[Before-and-after object lists]
====

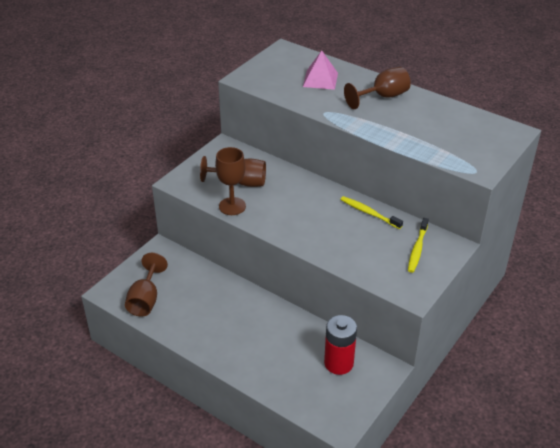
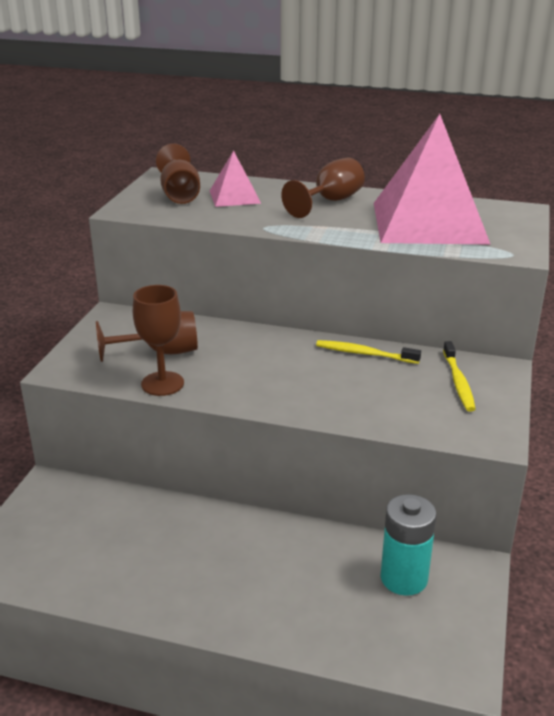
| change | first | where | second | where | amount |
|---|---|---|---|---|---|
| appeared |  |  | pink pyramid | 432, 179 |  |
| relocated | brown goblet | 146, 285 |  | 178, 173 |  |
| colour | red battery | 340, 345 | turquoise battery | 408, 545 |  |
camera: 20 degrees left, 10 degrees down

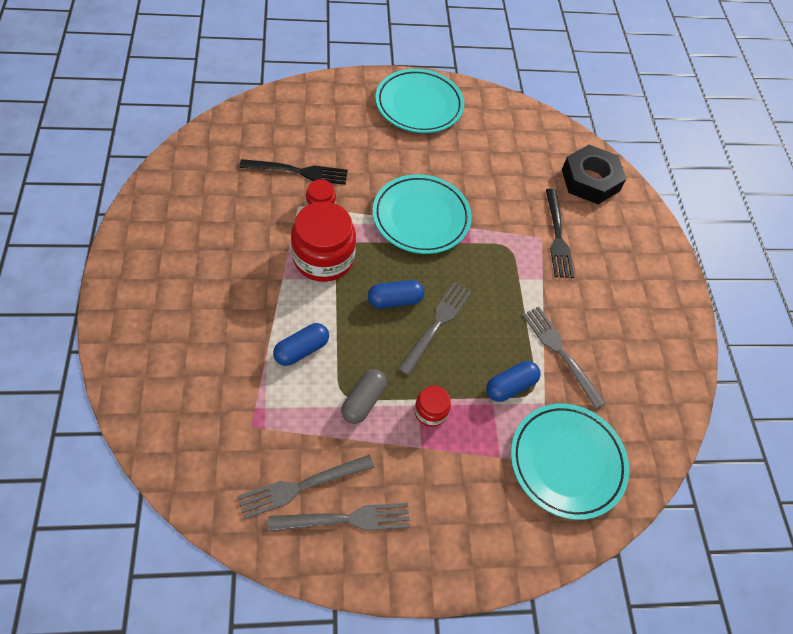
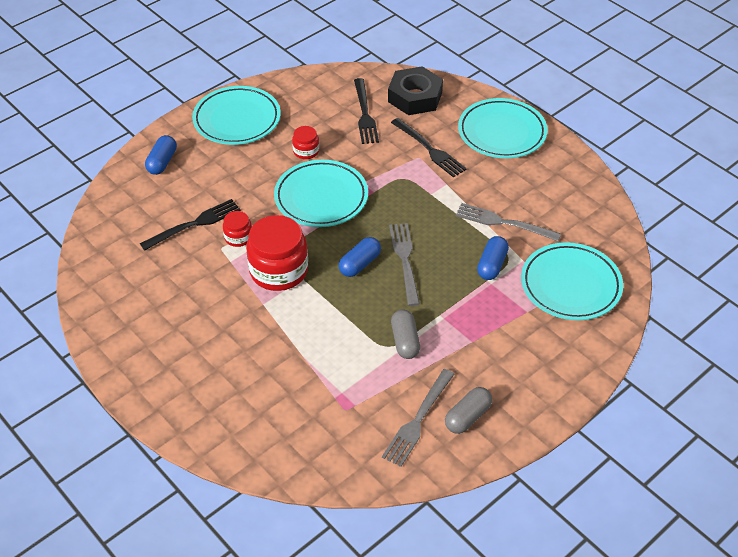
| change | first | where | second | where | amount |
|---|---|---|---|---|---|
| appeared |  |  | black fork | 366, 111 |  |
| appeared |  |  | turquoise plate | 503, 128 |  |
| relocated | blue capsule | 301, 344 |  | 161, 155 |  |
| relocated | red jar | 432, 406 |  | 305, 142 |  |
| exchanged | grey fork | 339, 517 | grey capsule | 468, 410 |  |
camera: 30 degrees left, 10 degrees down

====

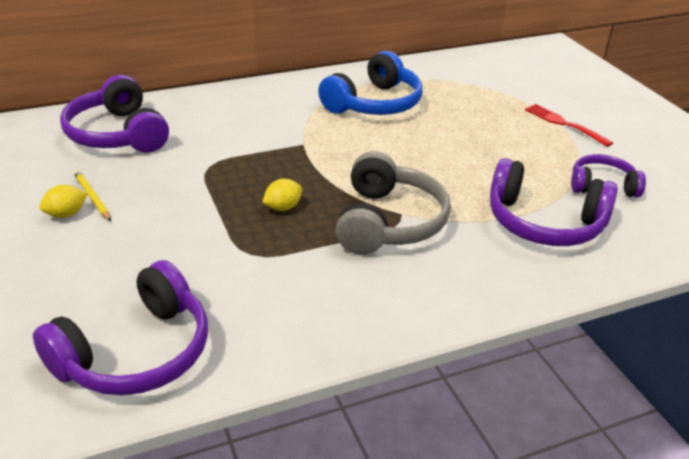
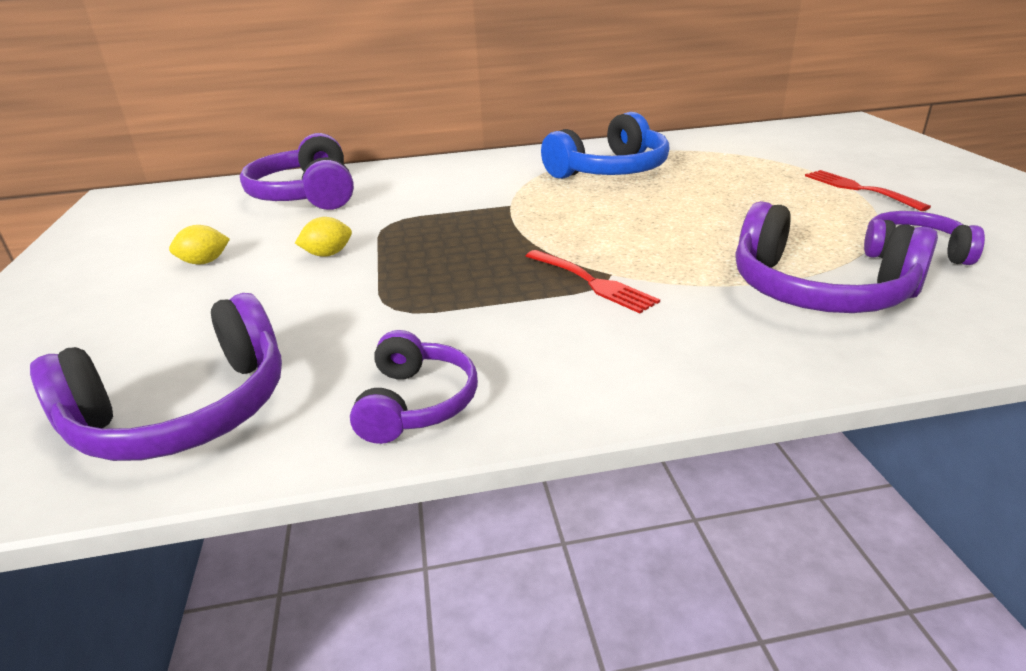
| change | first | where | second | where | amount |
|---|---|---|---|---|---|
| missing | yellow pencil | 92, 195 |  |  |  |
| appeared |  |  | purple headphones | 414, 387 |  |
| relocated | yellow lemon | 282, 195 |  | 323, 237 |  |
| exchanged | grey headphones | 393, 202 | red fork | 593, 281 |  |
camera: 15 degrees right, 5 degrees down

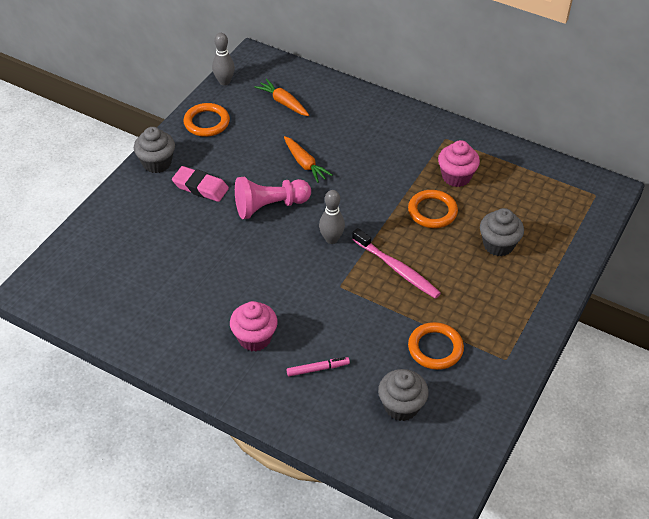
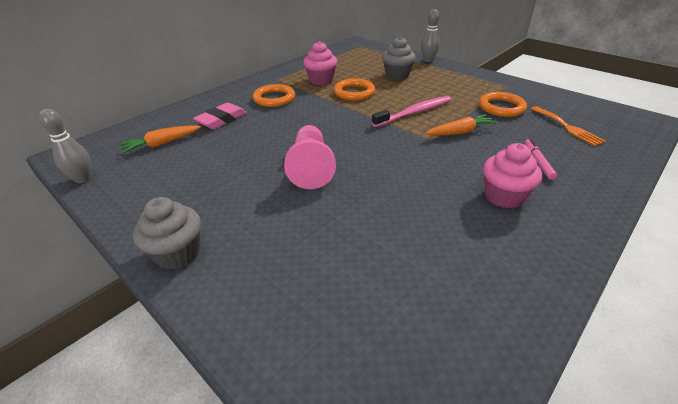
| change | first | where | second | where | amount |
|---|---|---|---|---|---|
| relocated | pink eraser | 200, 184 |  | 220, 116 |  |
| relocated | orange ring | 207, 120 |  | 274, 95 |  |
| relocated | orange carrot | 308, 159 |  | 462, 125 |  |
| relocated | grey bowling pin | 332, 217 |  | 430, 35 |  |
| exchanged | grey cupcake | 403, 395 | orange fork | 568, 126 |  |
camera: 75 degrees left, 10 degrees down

====

EXERCISE DESCRIPTION
Give exactly the lines above that run from the line with "purple headphones |" to the line with "camera: 75 degrees left, 10 degrees down", both included, leaving every picture out.

EXERCISE SOLUTION
| appeared |  |  | purple headphones | 414, 387 |  |
| relocated | yellow lemon | 282, 195 |  | 323, 237 |  |
| exchanged | grey headphones | 393, 202 | red fork | 593, 281 |  |
camera: 15 degrees right, 5 degrees down

| change | first | where | second | where | amount |
|---|---|---|---|---|---|
| relocated | pink eraser | 200, 184 |  | 220, 116 |  |
| relocated | orange ring | 207, 120 |  | 274, 95 |  |
| relocated | orange carrot | 308, 159 |  | 462, 125 |  |
| relocated | grey bowling pin | 332, 217 |  | 430, 35 |  |
| exchanged | grey cupcake | 403, 395 | orange fork | 568, 126 |  |
camera: 75 degrees left, 10 degrees down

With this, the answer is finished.